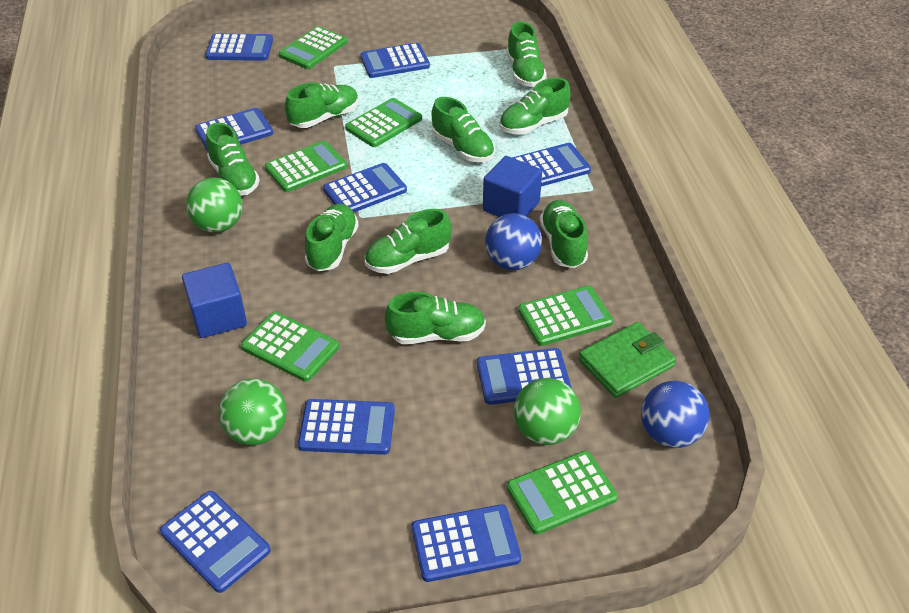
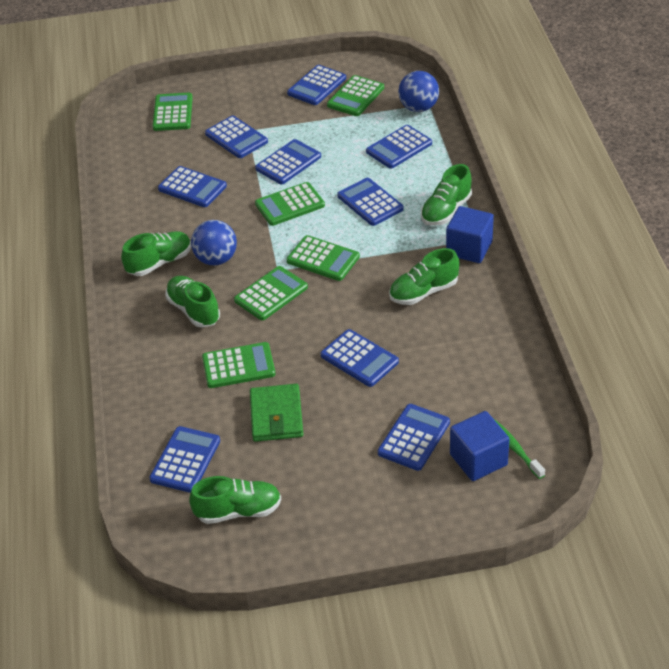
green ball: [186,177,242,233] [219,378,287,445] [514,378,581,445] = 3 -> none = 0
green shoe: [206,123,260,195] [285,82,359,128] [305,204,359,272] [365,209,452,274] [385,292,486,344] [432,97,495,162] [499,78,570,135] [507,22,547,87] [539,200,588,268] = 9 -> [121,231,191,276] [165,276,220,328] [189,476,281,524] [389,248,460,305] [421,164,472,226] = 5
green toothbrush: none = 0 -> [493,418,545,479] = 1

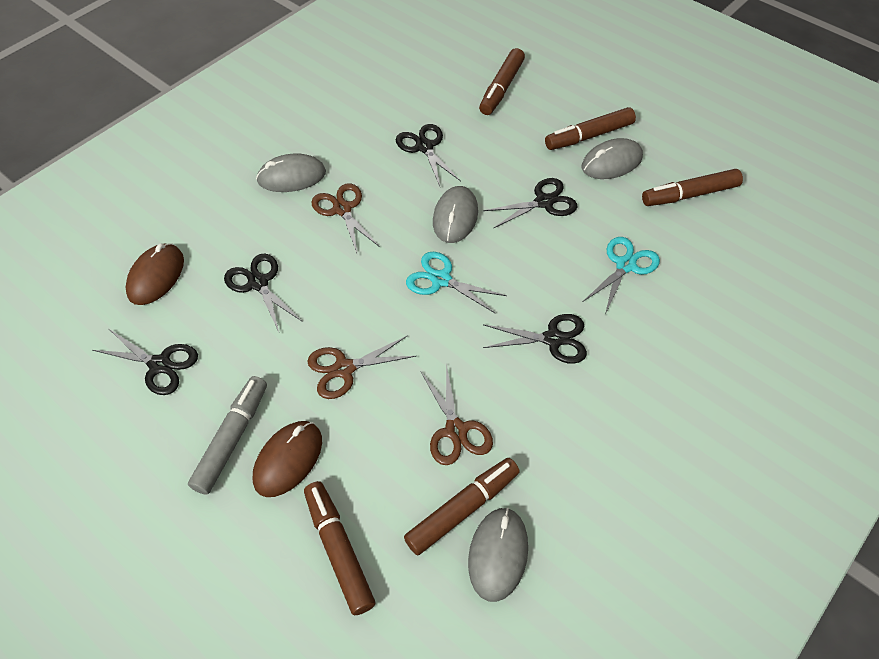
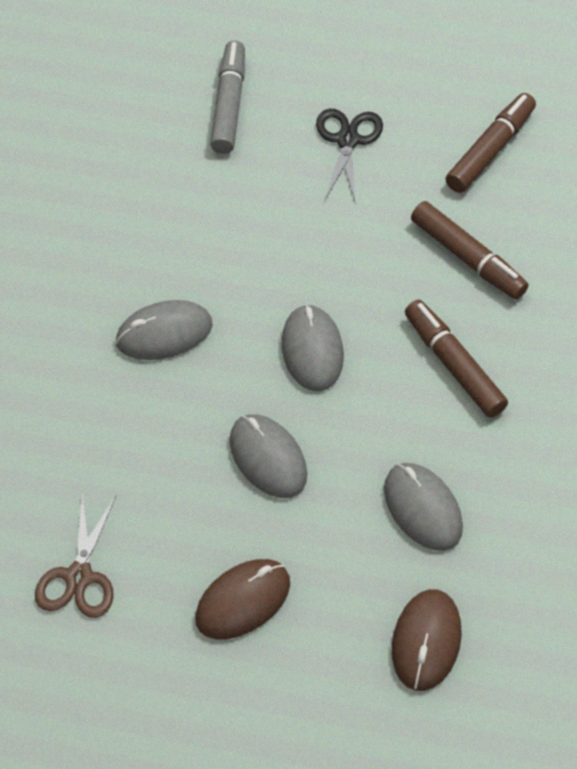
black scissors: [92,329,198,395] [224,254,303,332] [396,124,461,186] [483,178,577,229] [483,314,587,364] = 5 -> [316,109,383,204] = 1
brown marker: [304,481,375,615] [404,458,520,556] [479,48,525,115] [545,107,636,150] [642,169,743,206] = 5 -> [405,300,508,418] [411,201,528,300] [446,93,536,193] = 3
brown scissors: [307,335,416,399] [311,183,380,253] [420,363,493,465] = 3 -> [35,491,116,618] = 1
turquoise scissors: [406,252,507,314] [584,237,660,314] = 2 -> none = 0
********************
In the preceding material, find each line holding the word "brown" and copy it out.

## Completed exercise
brown marker: [304,481,375,615] [404,458,520,556] [479,48,525,115] [545,107,636,150] [642,169,743,206] = 5 -> [405,300,508,418] [411,201,528,300] [446,93,536,193] = 3
brown scissors: [307,335,416,399] [311,183,380,253] [420,363,493,465] = 3 -> [35,491,116,618] = 1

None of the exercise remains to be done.